* Image-based object counting data:

=== Begin Enclosure ===

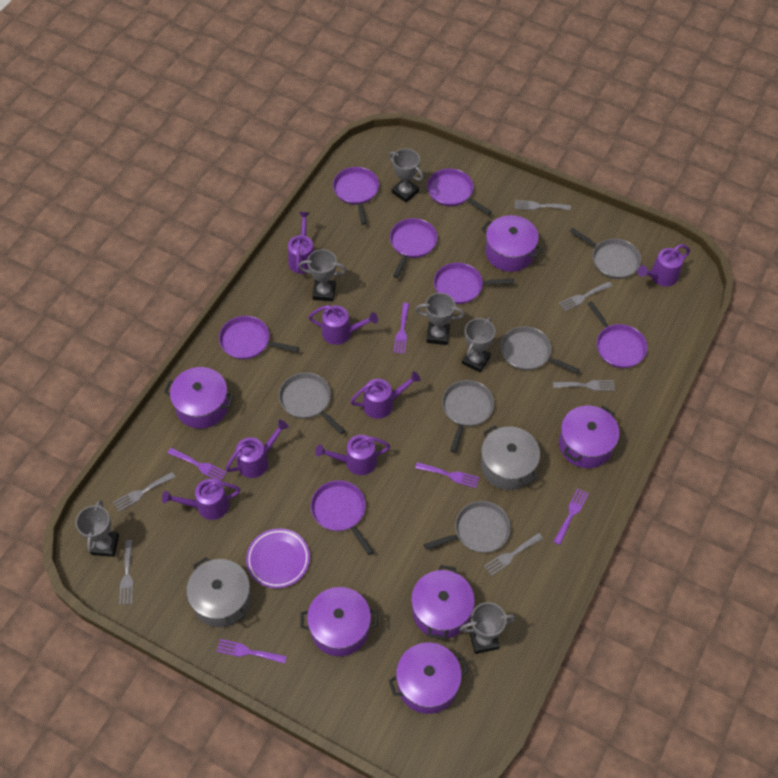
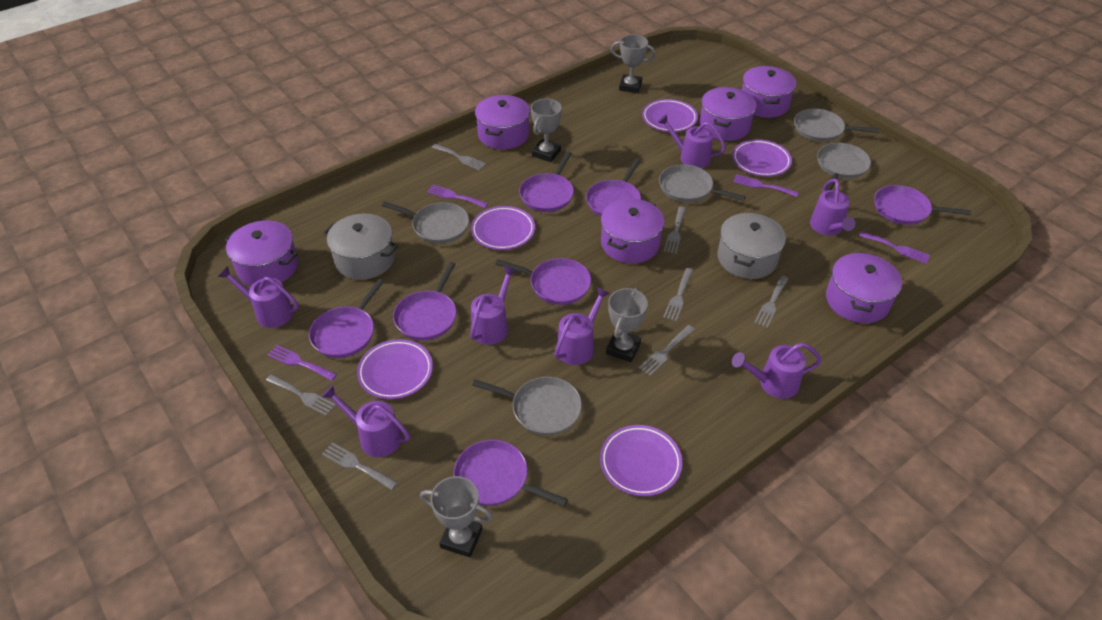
grey fork: 6 -> 7
grey trophy: 6 -> 4
purple fork: 5 -> 4
purple plate: 1 -> 5

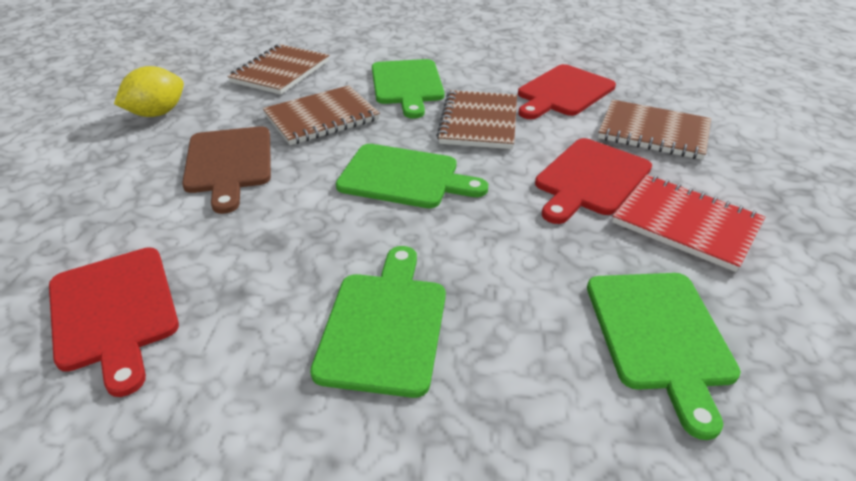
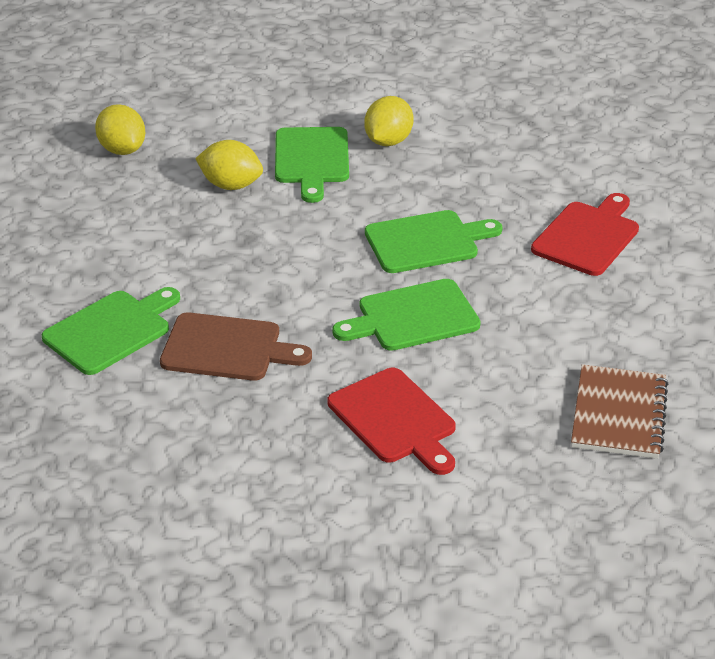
brown notebook: 4 -> 1
red cutting board: 3 -> 2
red notebook: 1 -> 0
yellow lemon: 1 -> 3

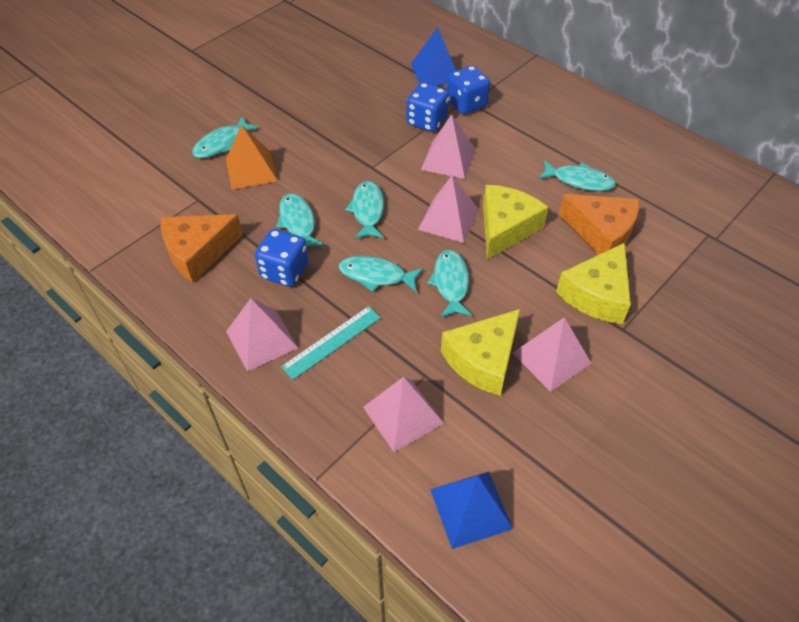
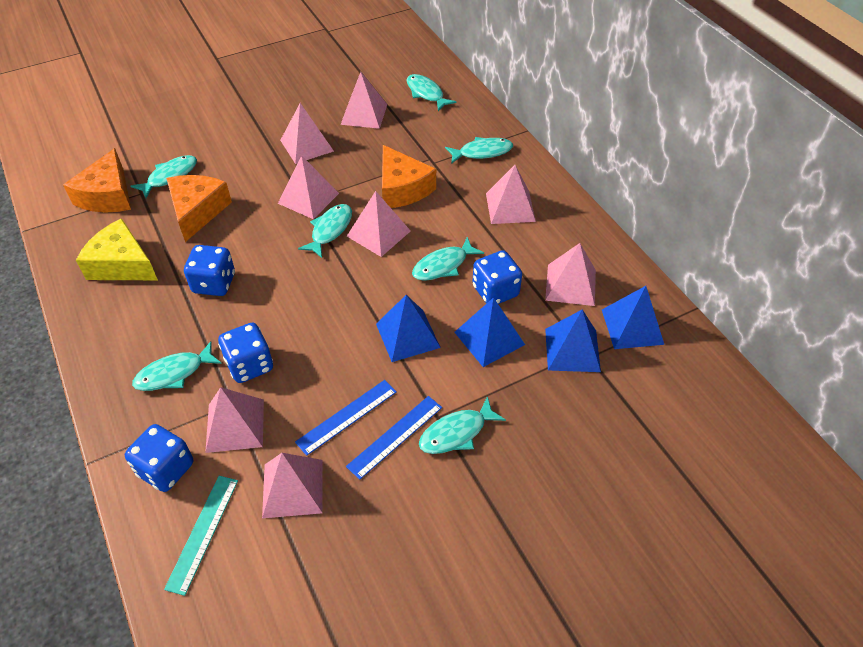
blue dice: 3 -> 4
blue pyramid: 2 -> 4
blue ruler: 0 -> 2
orange cheese: 2 -> 3
orange pyramid: 1 -> 0
pink pyramid: 5 -> 8
turquoise fish: 6 -> 7
yellow cheese: 3 -> 1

=== End Enclosure ===

Wherever "blue" turns up in the records, copy the whole line.

* Exercise solution:
blue dice: 3 -> 4
blue pyramid: 2 -> 4
blue ruler: 0 -> 2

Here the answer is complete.